> AIM OF THE EXERCISE:
A line below contains "First markets: [208,650,533,822]", and a later one contains "First markets: [144,439,358,553]". Repeat both, with every line between them, exactly.

> DATA RECORDS:

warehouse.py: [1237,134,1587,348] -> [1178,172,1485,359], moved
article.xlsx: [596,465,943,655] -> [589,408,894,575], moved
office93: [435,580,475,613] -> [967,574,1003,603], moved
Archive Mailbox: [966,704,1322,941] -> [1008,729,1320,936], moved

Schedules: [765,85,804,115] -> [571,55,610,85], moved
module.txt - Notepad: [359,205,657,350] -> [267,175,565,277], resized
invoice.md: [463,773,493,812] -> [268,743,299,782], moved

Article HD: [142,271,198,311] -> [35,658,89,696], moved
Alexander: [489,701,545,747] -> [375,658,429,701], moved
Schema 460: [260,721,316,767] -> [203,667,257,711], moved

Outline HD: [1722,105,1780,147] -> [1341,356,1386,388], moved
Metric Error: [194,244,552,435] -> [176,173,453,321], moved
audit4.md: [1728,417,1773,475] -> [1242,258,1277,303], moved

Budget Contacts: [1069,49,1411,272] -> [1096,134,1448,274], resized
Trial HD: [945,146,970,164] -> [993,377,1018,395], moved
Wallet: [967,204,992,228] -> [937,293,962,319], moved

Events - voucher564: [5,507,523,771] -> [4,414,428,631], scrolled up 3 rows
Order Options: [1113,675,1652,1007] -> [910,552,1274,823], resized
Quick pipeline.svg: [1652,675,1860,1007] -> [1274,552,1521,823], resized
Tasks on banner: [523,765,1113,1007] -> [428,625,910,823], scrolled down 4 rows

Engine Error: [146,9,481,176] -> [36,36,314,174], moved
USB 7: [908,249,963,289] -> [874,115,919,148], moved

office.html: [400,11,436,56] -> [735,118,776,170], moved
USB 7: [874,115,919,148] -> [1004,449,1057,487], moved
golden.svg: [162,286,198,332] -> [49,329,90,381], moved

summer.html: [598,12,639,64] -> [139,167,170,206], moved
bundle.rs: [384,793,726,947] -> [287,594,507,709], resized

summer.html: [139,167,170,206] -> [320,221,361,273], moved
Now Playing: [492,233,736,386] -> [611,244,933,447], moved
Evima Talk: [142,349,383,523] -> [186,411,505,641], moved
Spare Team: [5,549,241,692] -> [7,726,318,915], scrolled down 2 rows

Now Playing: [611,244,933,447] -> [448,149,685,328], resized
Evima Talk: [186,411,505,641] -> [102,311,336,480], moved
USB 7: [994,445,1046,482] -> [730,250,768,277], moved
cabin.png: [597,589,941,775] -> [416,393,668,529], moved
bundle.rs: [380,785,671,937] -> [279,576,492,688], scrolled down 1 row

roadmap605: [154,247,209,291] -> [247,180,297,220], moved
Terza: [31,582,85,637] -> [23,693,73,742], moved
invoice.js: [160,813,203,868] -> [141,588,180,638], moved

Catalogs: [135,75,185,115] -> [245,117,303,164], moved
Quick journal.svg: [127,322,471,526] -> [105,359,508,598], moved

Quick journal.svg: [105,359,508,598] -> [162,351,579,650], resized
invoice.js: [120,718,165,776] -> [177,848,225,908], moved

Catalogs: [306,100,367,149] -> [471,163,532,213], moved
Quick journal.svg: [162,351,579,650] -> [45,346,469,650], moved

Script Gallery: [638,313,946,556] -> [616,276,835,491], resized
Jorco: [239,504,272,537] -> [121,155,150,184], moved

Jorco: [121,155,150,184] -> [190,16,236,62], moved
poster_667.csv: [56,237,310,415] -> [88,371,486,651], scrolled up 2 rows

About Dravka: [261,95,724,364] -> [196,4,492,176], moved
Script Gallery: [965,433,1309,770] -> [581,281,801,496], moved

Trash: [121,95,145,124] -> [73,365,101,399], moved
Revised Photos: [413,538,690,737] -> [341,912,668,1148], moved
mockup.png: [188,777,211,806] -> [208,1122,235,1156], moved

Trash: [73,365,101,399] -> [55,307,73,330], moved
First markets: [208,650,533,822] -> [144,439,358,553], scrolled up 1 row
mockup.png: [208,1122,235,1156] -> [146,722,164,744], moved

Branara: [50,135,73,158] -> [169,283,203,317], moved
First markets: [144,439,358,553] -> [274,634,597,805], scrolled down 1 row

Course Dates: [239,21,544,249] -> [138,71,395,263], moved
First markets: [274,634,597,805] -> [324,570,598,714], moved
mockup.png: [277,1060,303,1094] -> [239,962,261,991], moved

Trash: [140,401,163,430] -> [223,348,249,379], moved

> SOLUTION:
First markets: [208,650,533,822] -> [144,439,358,553], scrolled up 1 row
mockup.png: [208,1122,235,1156] -> [146,722,164,744], moved

Branara: [50,135,73,158] -> [169,283,203,317], moved
First markets: [144,439,358,553] -> [274,634,597,805], scrolled down 1 row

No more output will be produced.